__INSTRUCTIONS FOR THE TASK__
When the line containing "yellow traffic cone: [132,175,185,242]" appears in the data below, begin copying there and stop only after the line containing "green cupcake: [173,169,228,226]".

__AVAILABLE DATA__
'''

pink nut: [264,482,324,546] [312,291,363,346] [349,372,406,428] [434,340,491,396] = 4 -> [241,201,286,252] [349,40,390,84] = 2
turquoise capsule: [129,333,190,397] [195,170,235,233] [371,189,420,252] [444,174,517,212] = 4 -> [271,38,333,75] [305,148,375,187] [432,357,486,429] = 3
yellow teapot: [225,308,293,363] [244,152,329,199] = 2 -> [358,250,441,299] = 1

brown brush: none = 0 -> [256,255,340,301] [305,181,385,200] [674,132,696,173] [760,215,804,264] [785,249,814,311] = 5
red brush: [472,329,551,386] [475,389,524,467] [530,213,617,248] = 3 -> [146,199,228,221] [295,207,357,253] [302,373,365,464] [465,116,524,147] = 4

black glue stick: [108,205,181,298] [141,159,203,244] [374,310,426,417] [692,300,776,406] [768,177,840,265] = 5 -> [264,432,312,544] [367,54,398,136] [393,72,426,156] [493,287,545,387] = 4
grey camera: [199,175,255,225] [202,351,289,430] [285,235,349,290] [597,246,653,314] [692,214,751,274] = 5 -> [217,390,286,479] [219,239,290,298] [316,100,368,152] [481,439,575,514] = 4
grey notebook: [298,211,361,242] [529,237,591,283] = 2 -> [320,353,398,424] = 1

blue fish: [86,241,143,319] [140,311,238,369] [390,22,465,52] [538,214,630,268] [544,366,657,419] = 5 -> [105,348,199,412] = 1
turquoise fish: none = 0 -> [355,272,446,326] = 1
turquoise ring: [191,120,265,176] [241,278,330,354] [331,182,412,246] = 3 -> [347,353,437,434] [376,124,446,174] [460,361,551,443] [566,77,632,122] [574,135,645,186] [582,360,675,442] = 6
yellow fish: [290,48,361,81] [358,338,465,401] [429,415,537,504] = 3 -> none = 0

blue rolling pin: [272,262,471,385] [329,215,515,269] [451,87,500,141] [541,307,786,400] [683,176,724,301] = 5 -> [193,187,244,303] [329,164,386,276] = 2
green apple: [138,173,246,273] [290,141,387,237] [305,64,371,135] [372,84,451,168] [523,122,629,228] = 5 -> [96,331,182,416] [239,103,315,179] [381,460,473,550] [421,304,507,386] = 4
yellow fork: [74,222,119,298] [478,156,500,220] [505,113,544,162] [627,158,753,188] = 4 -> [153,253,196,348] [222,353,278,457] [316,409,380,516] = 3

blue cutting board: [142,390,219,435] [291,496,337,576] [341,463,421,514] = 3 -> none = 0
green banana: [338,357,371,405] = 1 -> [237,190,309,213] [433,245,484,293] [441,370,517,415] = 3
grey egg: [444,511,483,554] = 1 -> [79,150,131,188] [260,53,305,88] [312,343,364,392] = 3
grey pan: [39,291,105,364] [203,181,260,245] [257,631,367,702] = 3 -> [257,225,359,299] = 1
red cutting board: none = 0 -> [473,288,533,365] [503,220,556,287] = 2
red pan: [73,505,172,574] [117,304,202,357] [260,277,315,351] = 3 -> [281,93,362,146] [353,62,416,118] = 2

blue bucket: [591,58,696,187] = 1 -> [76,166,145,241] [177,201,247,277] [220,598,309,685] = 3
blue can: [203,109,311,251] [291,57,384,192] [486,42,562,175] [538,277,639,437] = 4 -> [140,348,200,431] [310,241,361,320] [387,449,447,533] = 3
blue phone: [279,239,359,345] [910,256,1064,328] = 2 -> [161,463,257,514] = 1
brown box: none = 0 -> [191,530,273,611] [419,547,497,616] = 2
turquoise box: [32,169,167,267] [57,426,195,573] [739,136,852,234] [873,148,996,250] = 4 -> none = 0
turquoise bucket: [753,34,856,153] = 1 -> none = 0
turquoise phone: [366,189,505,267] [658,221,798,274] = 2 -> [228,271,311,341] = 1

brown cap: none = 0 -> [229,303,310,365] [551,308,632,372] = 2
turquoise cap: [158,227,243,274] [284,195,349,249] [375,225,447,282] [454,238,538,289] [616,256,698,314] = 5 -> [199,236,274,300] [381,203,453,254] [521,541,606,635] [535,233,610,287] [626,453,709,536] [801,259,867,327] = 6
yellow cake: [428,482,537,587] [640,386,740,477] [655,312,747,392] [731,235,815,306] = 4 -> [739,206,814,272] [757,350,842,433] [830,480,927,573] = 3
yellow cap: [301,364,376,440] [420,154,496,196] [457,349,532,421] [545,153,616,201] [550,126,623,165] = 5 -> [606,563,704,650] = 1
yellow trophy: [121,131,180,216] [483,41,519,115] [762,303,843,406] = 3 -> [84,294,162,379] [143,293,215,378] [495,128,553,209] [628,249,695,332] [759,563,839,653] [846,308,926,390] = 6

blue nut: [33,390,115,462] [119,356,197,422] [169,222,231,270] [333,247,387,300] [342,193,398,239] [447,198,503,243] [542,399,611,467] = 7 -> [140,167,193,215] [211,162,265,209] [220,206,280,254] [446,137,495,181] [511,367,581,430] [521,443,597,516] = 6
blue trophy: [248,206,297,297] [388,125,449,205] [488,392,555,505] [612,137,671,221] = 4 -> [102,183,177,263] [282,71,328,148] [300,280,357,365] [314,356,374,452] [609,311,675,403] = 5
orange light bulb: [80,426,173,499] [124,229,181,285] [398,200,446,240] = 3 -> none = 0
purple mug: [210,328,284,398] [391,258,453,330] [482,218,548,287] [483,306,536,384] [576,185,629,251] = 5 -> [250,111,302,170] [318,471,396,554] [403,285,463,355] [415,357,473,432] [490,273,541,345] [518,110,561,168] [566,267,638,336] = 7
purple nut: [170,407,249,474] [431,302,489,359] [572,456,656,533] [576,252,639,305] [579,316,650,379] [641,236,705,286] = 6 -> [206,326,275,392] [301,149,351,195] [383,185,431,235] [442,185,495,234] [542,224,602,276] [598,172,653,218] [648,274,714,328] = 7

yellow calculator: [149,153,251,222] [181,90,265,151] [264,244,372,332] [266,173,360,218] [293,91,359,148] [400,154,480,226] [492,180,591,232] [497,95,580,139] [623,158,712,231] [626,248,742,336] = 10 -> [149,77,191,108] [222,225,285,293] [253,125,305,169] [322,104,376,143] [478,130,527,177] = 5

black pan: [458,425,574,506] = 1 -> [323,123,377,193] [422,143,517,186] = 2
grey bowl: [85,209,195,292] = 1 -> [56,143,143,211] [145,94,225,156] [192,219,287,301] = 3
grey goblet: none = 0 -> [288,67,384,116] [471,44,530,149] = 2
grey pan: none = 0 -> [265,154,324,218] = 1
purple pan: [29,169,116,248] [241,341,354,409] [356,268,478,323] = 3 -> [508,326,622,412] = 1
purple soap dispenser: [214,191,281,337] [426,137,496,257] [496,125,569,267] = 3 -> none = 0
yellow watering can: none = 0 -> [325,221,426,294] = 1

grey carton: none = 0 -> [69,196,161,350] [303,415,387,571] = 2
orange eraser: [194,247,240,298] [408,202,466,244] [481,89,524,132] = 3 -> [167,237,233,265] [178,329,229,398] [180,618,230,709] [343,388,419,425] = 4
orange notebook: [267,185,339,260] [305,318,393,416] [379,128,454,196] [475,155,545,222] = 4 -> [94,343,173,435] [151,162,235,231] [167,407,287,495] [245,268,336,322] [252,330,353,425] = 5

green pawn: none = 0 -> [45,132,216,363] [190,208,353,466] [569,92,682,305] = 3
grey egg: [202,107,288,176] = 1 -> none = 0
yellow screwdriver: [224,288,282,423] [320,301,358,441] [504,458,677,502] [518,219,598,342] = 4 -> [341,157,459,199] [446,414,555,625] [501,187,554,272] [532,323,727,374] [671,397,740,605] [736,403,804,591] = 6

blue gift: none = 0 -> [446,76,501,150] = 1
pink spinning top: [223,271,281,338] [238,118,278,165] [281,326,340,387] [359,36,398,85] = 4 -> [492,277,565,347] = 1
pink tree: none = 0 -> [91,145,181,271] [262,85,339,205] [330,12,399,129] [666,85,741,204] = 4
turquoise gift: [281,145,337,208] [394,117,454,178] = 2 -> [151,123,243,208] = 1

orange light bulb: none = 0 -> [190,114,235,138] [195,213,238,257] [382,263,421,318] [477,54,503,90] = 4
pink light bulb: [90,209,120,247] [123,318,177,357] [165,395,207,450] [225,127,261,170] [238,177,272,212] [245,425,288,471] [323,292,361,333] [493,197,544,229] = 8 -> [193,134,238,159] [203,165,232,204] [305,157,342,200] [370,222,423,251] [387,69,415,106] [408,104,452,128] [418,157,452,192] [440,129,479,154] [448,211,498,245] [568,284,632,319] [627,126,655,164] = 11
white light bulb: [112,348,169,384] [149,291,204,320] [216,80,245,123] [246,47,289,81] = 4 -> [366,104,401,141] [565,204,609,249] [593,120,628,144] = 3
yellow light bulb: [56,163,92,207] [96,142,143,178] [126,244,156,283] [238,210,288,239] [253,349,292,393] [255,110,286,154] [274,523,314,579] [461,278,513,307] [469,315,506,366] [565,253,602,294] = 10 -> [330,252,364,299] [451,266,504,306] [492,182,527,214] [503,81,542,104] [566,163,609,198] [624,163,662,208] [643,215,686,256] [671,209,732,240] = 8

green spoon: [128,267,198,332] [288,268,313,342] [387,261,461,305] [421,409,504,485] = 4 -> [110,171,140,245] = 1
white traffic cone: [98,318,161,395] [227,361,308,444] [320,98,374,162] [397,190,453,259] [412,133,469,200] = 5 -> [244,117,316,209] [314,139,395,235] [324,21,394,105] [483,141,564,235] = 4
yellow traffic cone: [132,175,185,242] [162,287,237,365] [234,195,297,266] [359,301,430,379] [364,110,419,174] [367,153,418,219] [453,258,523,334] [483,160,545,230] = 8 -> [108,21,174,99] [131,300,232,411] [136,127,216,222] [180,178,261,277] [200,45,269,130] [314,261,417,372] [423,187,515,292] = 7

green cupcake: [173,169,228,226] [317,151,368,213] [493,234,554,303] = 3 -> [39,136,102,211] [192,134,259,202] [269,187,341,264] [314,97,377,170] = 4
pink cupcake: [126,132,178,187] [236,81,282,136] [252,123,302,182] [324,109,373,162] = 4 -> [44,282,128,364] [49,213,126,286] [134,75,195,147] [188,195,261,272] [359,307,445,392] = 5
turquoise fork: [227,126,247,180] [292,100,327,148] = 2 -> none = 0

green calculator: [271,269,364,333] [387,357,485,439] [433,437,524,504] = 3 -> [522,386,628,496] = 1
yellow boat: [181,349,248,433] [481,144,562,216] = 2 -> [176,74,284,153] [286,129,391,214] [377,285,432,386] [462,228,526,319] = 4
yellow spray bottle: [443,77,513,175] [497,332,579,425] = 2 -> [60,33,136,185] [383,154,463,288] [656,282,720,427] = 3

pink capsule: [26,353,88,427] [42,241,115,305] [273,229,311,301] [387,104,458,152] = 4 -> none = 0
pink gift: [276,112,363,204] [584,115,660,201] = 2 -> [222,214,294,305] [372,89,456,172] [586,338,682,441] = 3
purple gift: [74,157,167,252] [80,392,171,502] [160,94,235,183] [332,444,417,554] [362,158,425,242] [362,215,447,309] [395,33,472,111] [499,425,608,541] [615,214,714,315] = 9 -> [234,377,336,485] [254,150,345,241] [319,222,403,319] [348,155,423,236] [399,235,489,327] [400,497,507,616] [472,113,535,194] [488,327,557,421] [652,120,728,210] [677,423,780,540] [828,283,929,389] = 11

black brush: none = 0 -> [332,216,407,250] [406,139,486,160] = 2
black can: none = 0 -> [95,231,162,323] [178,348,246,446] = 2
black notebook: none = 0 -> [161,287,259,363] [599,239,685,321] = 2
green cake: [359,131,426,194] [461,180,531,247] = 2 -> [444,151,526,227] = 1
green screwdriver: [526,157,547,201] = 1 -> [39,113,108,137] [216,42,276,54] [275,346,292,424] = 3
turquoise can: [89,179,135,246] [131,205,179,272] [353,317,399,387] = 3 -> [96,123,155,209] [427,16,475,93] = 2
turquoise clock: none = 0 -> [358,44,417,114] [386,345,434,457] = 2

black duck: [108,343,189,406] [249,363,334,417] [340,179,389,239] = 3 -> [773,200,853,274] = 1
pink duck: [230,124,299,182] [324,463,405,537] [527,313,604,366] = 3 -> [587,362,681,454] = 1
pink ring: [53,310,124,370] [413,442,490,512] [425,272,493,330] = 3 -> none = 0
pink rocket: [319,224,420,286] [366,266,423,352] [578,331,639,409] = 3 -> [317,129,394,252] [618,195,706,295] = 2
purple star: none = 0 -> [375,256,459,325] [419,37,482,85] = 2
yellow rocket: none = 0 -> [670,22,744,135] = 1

'''

__SOLUTION TO THIS TASK__
yellow traffic cone: [132,175,185,242] [162,287,237,365] [234,195,297,266] [359,301,430,379] [364,110,419,174] [367,153,418,219] [453,258,523,334] [483,160,545,230] = 8 -> [108,21,174,99] [131,300,232,411] [136,127,216,222] [180,178,261,277] [200,45,269,130] [314,261,417,372] [423,187,515,292] = 7

green cupcake: [173,169,228,226] [317,151,368,213] [493,234,554,303] = 3 -> [39,136,102,211] [192,134,259,202] [269,187,341,264] [314,97,377,170] = 4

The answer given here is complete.